(Prompt) After locating the line with "[439,181,510,231]", reproduce that line and every one following it exactly, up to the end of the entries.

Data records:
= = = =
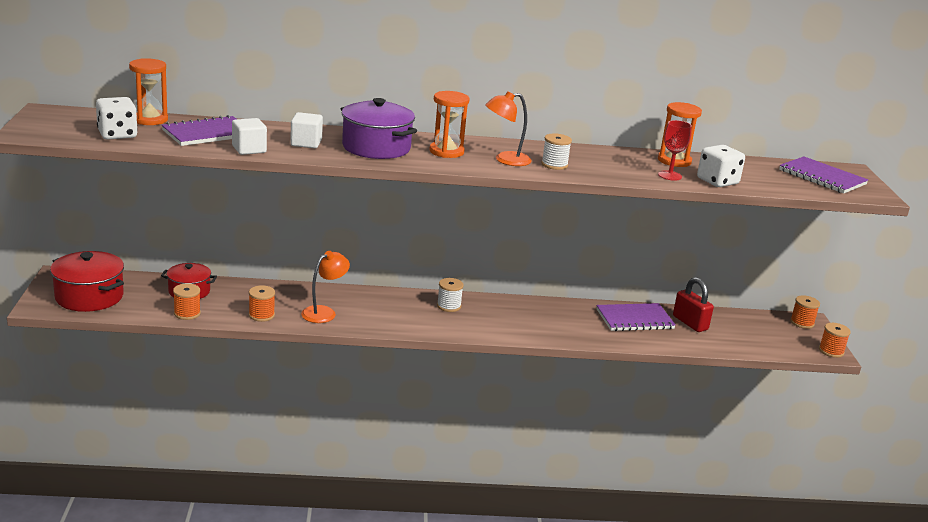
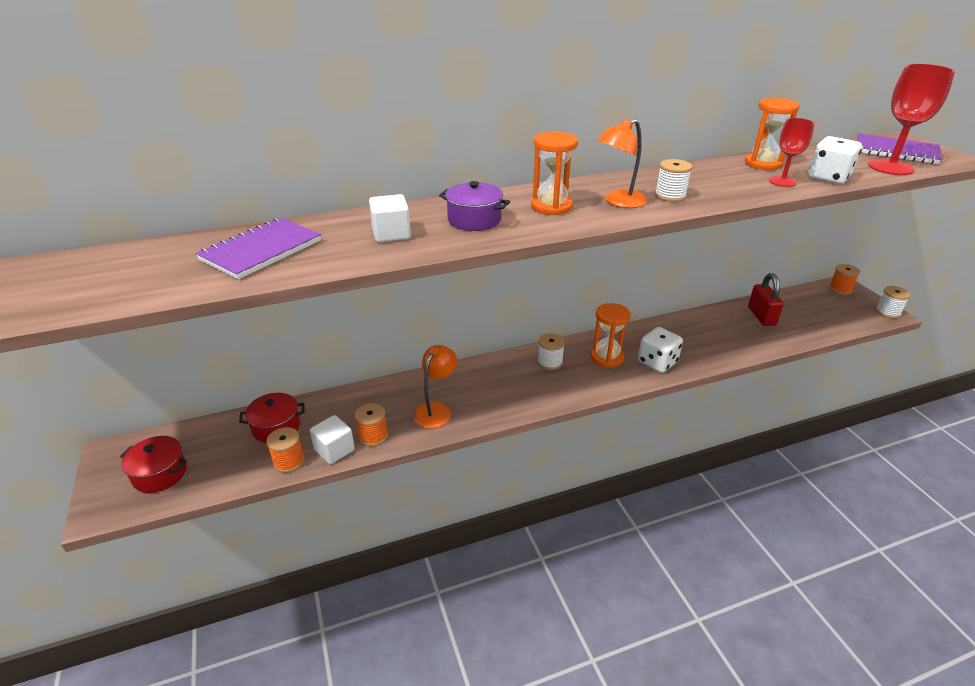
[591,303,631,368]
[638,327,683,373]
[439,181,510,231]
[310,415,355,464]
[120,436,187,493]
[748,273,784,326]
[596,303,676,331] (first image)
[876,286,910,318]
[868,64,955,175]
= = = =
(Task solution)
[439,181,510,231]
[310,415,355,464]
[120,436,187,493]
[748,273,784,326]
[596,303,676,331] (first image)
[876,286,910,318]
[868,64,955,175]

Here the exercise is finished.